- _REQUIRED ACTION_
What is needed is an exact copy of the records below, without the pictures.

- _EXERCISE DATA_

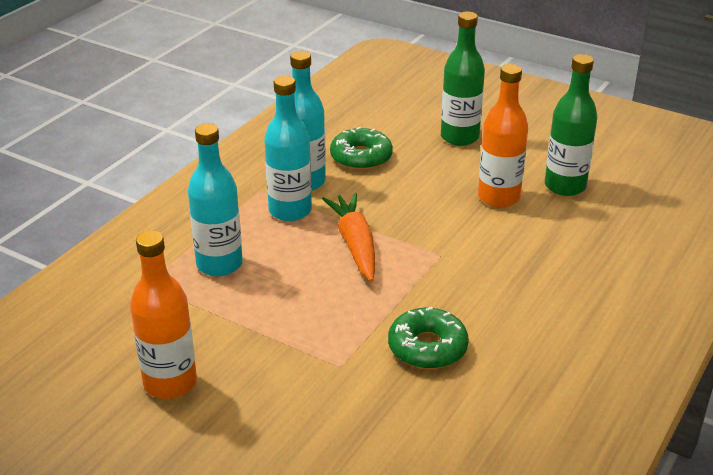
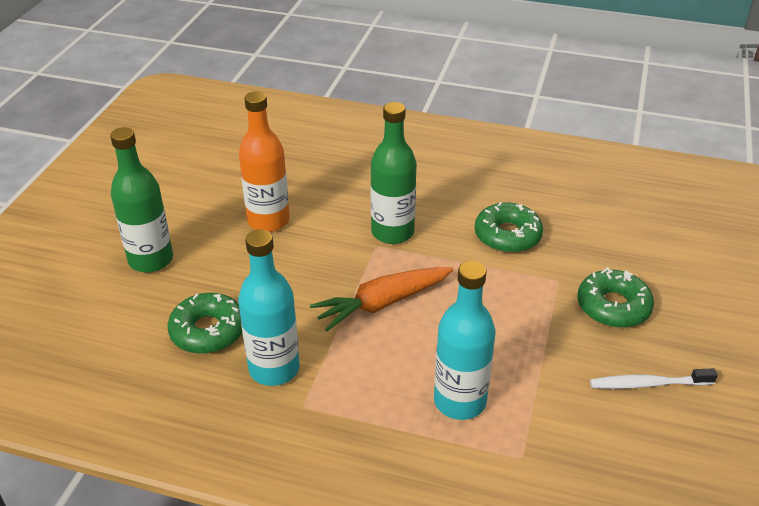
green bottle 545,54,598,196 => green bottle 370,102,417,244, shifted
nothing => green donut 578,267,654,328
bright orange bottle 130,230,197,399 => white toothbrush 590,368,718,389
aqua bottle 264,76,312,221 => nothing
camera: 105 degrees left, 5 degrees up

- _PROBLEM SOLUTION_
green bottle 545,54,598,196 => green bottle 370,102,417,244, shifted
nothing => green donut 578,267,654,328
bright orange bottle 130,230,197,399 => white toothbrush 590,368,718,389
aqua bottle 264,76,312,221 => nothing
camera: 105 degrees left, 5 degrees up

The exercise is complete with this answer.